_What you need to do:_
Although the data below holds other lines too, output only those from the line with "(643, 369) = (452, 285): brown" up to and including the line with "(479, 535) = (545, 523): white", exactly as they appear.

_Exercise material:_
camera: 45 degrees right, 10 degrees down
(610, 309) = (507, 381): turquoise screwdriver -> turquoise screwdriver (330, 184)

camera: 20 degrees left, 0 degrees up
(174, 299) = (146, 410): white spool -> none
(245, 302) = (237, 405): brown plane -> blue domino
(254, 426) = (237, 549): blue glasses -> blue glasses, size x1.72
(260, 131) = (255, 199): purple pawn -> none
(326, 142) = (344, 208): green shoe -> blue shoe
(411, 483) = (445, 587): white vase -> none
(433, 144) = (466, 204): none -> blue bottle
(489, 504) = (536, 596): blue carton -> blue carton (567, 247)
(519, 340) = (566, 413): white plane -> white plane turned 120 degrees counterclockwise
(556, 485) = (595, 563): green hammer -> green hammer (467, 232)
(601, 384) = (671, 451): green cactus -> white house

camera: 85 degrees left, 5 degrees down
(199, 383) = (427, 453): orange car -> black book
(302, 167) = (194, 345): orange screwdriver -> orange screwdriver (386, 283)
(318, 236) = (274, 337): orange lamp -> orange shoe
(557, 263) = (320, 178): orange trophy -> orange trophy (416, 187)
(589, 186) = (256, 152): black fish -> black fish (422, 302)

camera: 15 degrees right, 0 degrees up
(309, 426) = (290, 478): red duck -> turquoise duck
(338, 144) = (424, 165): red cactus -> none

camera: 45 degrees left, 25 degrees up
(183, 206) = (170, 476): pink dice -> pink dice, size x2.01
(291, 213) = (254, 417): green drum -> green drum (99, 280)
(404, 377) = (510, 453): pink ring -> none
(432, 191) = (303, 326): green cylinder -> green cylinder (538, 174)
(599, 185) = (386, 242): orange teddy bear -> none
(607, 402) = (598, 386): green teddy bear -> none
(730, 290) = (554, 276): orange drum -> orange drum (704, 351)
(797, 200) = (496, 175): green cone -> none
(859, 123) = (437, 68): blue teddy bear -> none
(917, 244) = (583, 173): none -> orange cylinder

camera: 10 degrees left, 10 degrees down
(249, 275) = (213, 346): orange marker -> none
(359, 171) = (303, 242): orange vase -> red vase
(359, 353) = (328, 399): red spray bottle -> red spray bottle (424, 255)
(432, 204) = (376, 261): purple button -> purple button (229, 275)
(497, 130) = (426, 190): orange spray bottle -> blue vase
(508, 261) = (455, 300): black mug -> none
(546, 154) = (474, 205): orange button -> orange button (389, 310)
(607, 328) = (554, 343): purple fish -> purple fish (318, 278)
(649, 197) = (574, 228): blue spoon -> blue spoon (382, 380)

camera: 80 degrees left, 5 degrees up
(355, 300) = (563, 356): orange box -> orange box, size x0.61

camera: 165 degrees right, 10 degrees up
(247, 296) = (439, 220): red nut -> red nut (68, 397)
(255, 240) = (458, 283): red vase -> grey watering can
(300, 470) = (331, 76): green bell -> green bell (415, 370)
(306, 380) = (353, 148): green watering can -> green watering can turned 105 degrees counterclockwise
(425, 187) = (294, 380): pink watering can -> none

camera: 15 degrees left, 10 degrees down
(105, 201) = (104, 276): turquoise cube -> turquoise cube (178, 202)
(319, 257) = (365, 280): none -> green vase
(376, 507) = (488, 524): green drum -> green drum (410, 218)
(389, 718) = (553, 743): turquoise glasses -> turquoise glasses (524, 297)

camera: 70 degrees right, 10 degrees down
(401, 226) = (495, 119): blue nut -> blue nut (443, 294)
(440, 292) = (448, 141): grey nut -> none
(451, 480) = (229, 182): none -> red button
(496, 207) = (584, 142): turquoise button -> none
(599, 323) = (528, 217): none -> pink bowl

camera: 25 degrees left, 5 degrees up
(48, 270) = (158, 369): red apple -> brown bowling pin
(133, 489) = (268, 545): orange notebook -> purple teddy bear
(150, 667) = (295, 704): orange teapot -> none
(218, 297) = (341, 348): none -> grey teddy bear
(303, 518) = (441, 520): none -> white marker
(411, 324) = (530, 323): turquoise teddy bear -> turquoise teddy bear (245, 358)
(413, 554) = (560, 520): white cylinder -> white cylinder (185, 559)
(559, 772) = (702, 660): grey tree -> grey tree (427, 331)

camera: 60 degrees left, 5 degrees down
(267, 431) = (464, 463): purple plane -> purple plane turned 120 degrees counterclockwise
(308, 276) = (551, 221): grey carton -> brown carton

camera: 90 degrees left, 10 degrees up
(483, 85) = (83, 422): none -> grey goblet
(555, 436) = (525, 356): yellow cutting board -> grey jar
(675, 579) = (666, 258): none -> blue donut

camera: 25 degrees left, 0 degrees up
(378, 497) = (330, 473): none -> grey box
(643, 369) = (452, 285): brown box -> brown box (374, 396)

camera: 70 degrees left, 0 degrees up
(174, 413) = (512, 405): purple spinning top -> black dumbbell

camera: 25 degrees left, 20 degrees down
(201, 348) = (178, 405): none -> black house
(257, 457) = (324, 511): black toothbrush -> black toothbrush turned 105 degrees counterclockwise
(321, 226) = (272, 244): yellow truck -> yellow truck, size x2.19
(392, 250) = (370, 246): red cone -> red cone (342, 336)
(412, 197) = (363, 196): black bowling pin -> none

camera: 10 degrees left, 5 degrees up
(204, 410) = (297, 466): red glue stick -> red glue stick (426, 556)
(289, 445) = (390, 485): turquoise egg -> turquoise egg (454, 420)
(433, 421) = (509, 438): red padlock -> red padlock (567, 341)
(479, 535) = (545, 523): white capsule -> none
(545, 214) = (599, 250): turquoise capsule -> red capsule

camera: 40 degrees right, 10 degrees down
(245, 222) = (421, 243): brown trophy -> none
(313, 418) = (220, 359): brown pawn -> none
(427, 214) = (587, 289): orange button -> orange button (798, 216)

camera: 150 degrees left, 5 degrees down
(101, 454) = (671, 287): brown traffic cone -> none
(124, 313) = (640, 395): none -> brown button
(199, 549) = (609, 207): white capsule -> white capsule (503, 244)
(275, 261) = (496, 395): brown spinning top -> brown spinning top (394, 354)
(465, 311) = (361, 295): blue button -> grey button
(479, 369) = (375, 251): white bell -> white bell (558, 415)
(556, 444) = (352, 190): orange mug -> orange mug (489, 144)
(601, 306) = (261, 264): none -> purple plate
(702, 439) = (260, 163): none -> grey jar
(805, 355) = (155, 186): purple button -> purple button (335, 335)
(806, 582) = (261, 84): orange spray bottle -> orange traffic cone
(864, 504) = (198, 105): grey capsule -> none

_Solution below:_
(643, 369) = (452, 285): brown box -> brown box (374, 396)

camera: 70 degrees left, 0 degrees up
(174, 413) = (512, 405): purple spinning top -> black dumbbell

camera: 25 degrees left, 20 degrees down
(201, 348) = (178, 405): none -> black house
(257, 457) = (324, 511): black toothbrush -> black toothbrush turned 105 degrees counterclockwise
(321, 226) = (272, 244): yellow truck -> yellow truck, size x2.19
(392, 250) = (370, 246): red cone -> red cone (342, 336)
(412, 197) = (363, 196): black bowling pin -> none

camera: 10 degrees left, 5 degrees up
(204, 410) = (297, 466): red glue stick -> red glue stick (426, 556)
(289, 445) = (390, 485): turquoise egg -> turquoise egg (454, 420)
(433, 421) = (509, 438): red padlock -> red padlock (567, 341)
(479, 535) = (545, 523): white capsule -> none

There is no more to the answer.